Data
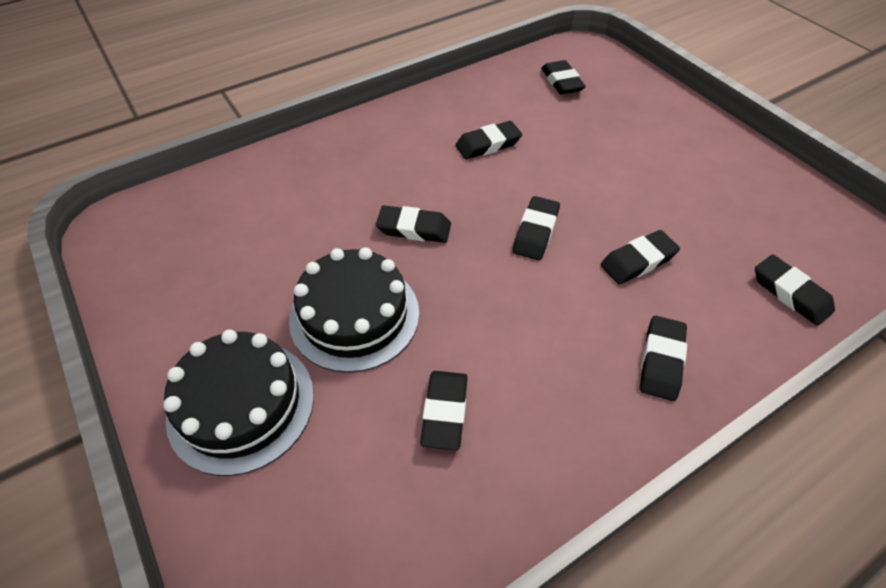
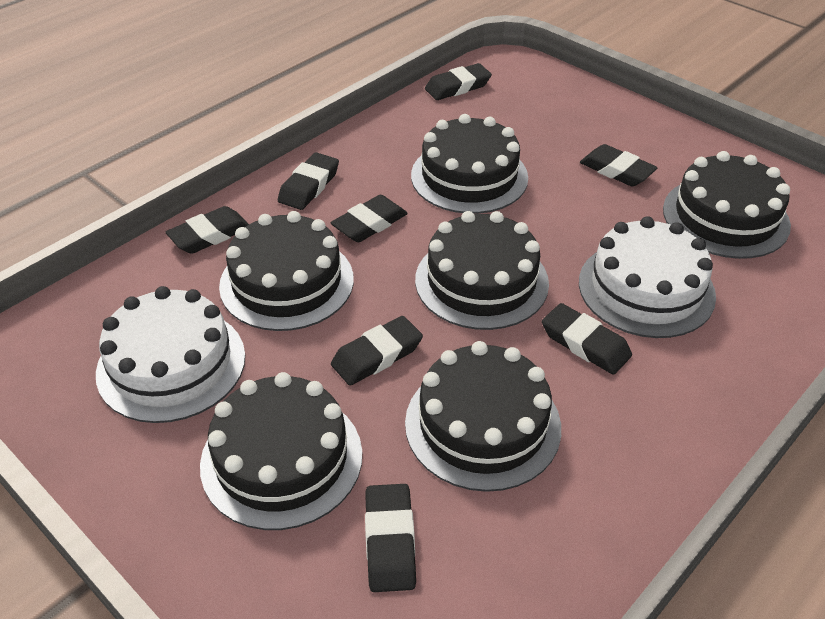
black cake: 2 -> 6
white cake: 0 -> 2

==

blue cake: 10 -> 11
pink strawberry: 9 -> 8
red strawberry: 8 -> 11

* * *

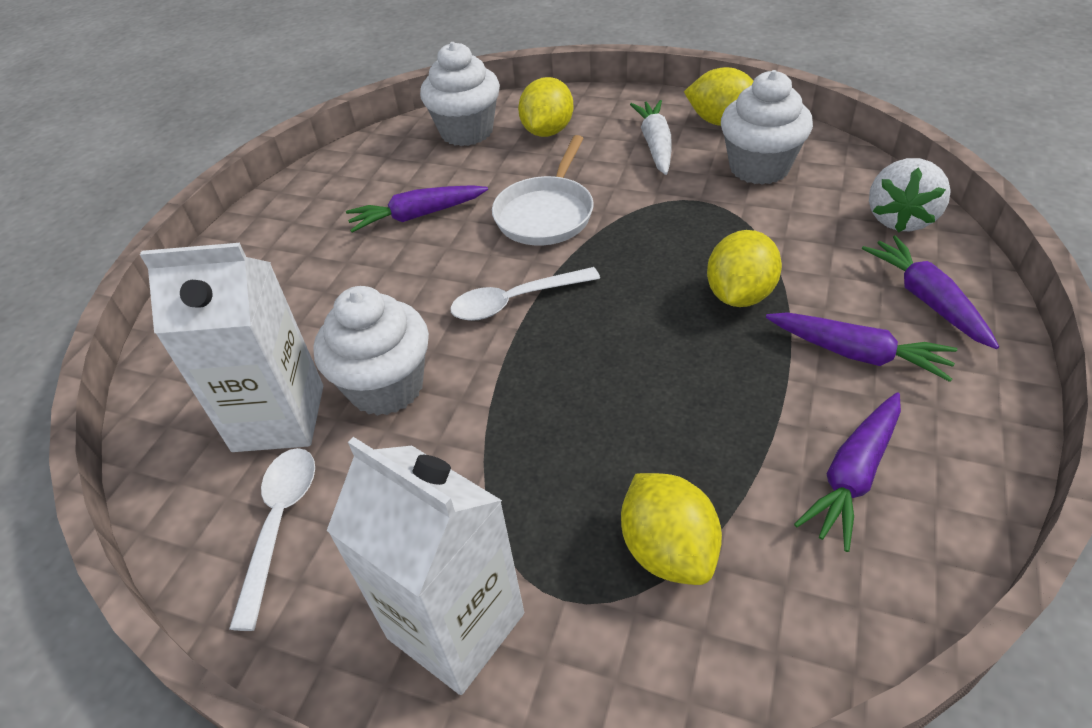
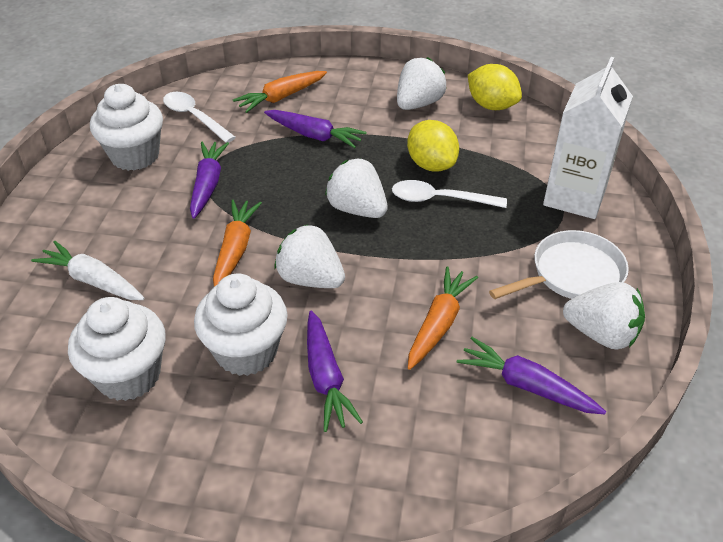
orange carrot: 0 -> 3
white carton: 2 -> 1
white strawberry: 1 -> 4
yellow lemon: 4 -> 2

Your task
Across the whole listing above, tally each line where the string "strawberry" occurs, and give the number and nothing more.

Answer to this exercise
3